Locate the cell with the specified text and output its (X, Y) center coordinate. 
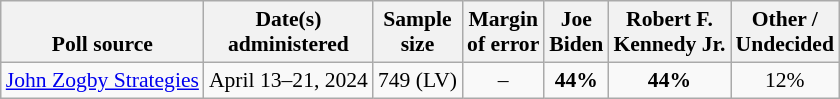
Poll source (102, 32)
April 13–21, 2024 (288, 80)
Samplesize (418, 32)
Date(s)administered (288, 32)
Marginof error (503, 32)
12% (784, 80)
JoeBiden (576, 32)
Other /Undecided (784, 32)
– (503, 80)
749 (LV) (418, 80)
John Zogby Strategies (102, 80)
Robert F.Kennedy Jr. (669, 32)
Pinpoint the cell where the given text exists, returning its [x, y] midpoint coordinate. 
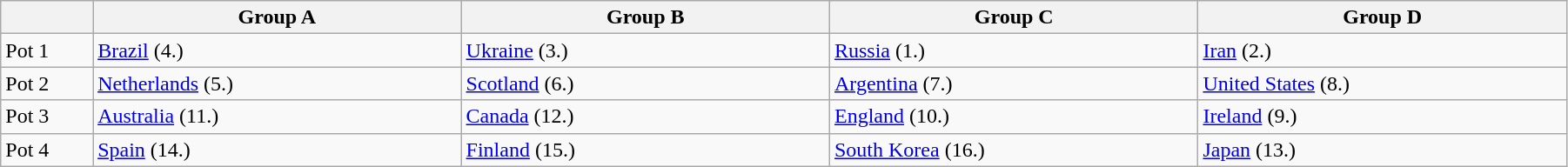
United States (8.) [1383, 84]
Pot 4 [47, 150]
Iran (2.) [1383, 50]
Japan (13.) [1383, 150]
Spain (14.) [277, 150]
Argentina (7.) [1013, 84]
Group A [277, 17]
Canada (12.) [646, 117]
Scotland (6.) [646, 84]
Group D [1383, 17]
Netherlands (5.) [277, 84]
South Korea (16.) [1013, 150]
Ukraine (3.) [646, 50]
Finland (15.) [646, 150]
Brazil (4.) [277, 50]
Pot 3 [47, 117]
Australia (11.) [277, 117]
Group C [1013, 17]
Pot 1 [47, 50]
Russia (1.) [1013, 50]
Ireland (9.) [1383, 117]
Group B [646, 17]
England (10.) [1013, 117]
Pot 2 [47, 84]
Return the (X, Y) coordinate for the center point of the cell that contains the specified text.  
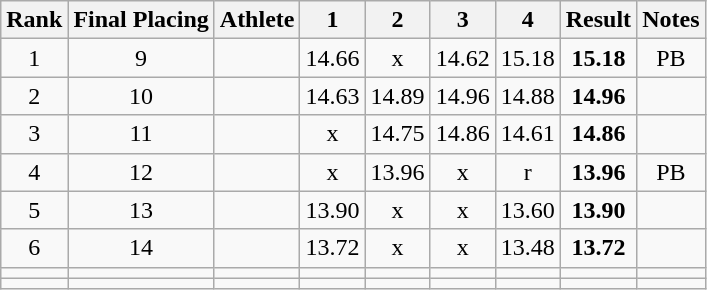
14.75 (398, 134)
5 (34, 210)
14 (141, 248)
Result (598, 20)
13.48 (528, 248)
6 (34, 248)
14.62 (462, 58)
14.61 (528, 134)
12 (141, 172)
13 (141, 210)
14.89 (398, 96)
14.88 (528, 96)
Athlete (257, 20)
13.60 (528, 210)
10 (141, 96)
Notes (671, 20)
14.66 (332, 58)
9 (141, 58)
14.63 (332, 96)
Final Placing (141, 20)
Rank (34, 20)
r (528, 172)
11 (141, 134)
Locate the cell with the specified text and output its (x, y) center coordinate. 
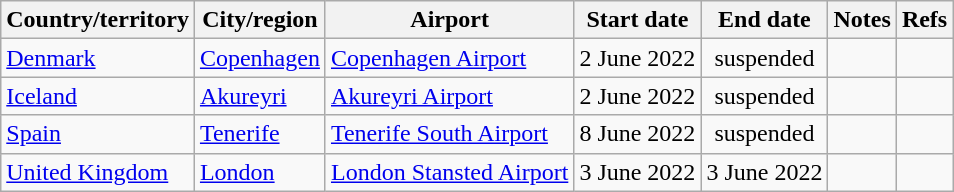
Tenerife (260, 134)
Country/territory (98, 20)
Notes (862, 20)
Start date (638, 20)
United Kingdom (98, 172)
End date (764, 20)
Denmark (98, 58)
Akureyri Airport (449, 96)
Copenhagen (260, 58)
London Stansted Airport (449, 172)
Airport (449, 20)
Tenerife South Airport (449, 134)
London (260, 172)
Iceland (98, 96)
City/region (260, 20)
Spain (98, 134)
Refs (924, 20)
Akureyri (260, 96)
8 June 2022 (638, 134)
Copenhagen Airport (449, 58)
Return [x, y] of the center of cell containing provided text 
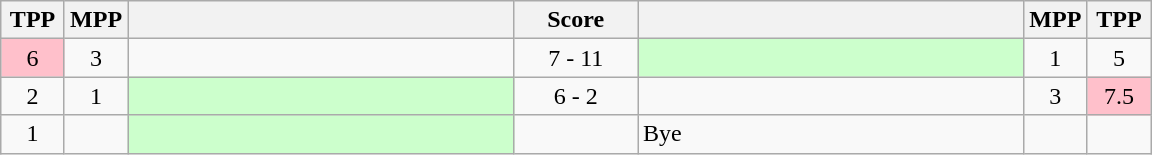
6 [33, 58]
7.5 [1119, 96]
6 - 2 [576, 96]
Score [576, 20]
2 [33, 96]
5 [1119, 58]
7 - 11 [576, 58]
Bye [831, 134]
Return the [X, Y] coordinate for the center point of the cell that contains the specified text.  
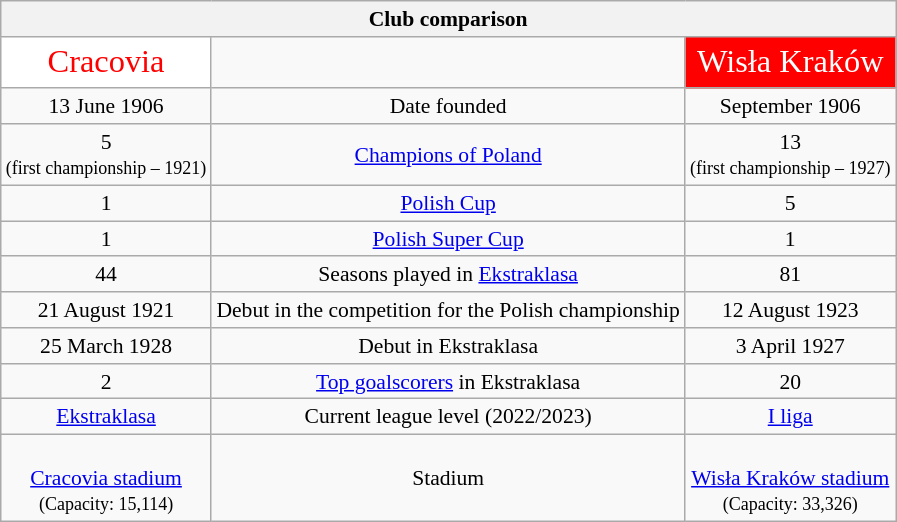
Champions of Poland [448, 154]
Debut in Ekstraklasa [448, 346]
3 April 1927 [790, 346]
Club comparison [448, 19]
13 June 1906 [106, 107]
Wisła Kraków stadium(Capacity: 33,326) [790, 478]
Cracovia [106, 63]
25 March 1928 [106, 346]
Wisła Kraków [790, 63]
81 [790, 275]
20 [790, 382]
Polish Super Cup [448, 239]
Polish Cup [448, 203]
5 [790, 203]
Seasons played in Ekstraklasa [448, 275]
Top goalscorers in Ekstraklasa [448, 382]
I liga [790, 417]
Debut in the competition for the Polish championship [448, 310]
Date founded [448, 107]
12 August 1923 [790, 310]
Ekstraklasa [106, 417]
Cracovia stadium(Capacity: 15,114) [106, 478]
2 [106, 382]
September 1906 [790, 107]
13(first championship – 1927) [790, 154]
Current league level (2022/2023) [448, 417]
Stadium [448, 478]
5(first championship – 1921) [106, 154]
21 August 1921 [106, 310]
44 [106, 275]
Return the (x, y) coordinate for the center point of the cell that contains the specified text.  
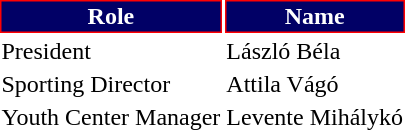
Name (315, 16)
László Béla (315, 51)
Sporting Director (111, 84)
Role (111, 16)
Attila Vágó (315, 84)
President (111, 51)
Find where the given text appears and provide that cell's center as [x, y] coordinate. 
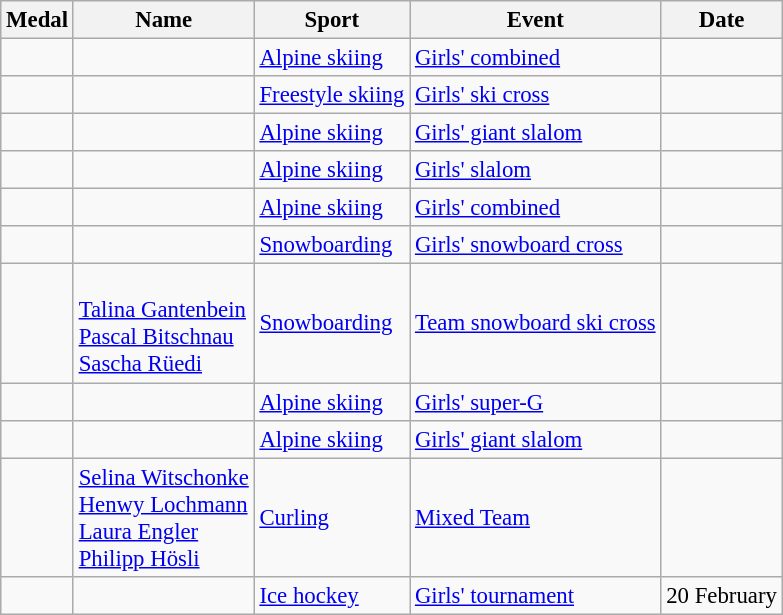
Curling [332, 518]
Date [722, 20]
Team snowboard ski cross [536, 324]
Ice hockey [332, 595]
Girls' slalom [536, 170]
Girls' tournament [536, 595]
Sport [332, 20]
Name [164, 20]
Mixed Team [536, 518]
Selina WitschonkeHenwy LochmannLaura EnglerPhilipp Hösli [164, 518]
Girls' ski cross [536, 95]
Event [536, 20]
Medal [38, 20]
Freestyle skiing [332, 95]
Girls' snowboard cross [536, 245]
Talina GantenbeinPascal BitschnauSascha Rüedi [164, 324]
Girls' super-G [536, 402]
20 February [722, 595]
Scan for the cell matching the given text and deliver its (X, Y) coordinate at center. 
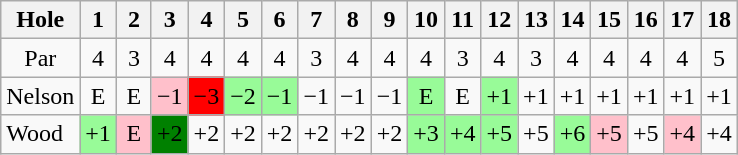
1 (98, 20)
Hole (40, 20)
Wood (40, 134)
18 (720, 20)
15 (610, 20)
7 (316, 20)
2 (134, 20)
13 (536, 20)
−2 (244, 96)
10 (426, 20)
Par (40, 58)
11 (462, 20)
6 (280, 20)
17 (682, 20)
16 (646, 20)
Nelson (40, 96)
−3 (206, 96)
+3 (426, 134)
+6 (572, 134)
12 (500, 20)
9 (390, 20)
14 (572, 20)
8 (354, 20)
Provide the (X, Y) coordinate of the cell's center where the given text is located.  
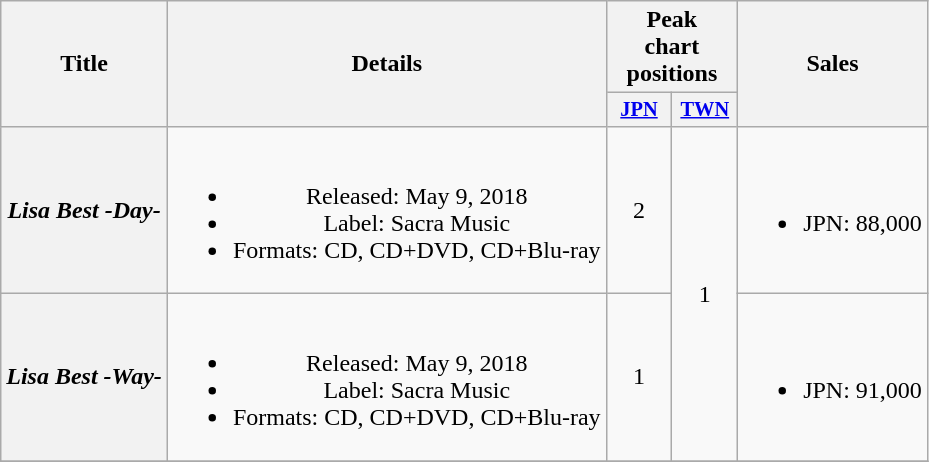
Lisa Best -Way- (84, 378)
TWN (705, 110)
Lisa Best -Day- (84, 210)
Peakchartpositions (672, 47)
2 (639, 210)
Sales (833, 64)
JPN (639, 110)
JPN: 88,000 (833, 210)
Details (386, 64)
Title (84, 64)
JPN: 91,000 (833, 378)
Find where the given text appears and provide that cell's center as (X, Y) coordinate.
========================================================================
◆ THE TASK: Rewrite the data between the lines holding "Poll source (102, 32)" and "Robert F.Kennedy Jr. (669, 32)", inclusive, with "April" changed to "Apr." and all else left as is.

◆ RESULT:
Poll source (102, 32)
Apr. 13–21, 2024 (288, 80)
Samplesize (418, 32)
Date(s)administered (288, 32)
Marginof error (503, 32)
12% (784, 80)
JoeBiden (576, 32)
Other /Undecided (784, 32)
– (503, 80)
749 (LV) (418, 80)
John Zogby Strategies (102, 80)
Robert F.Kennedy Jr. (669, 32)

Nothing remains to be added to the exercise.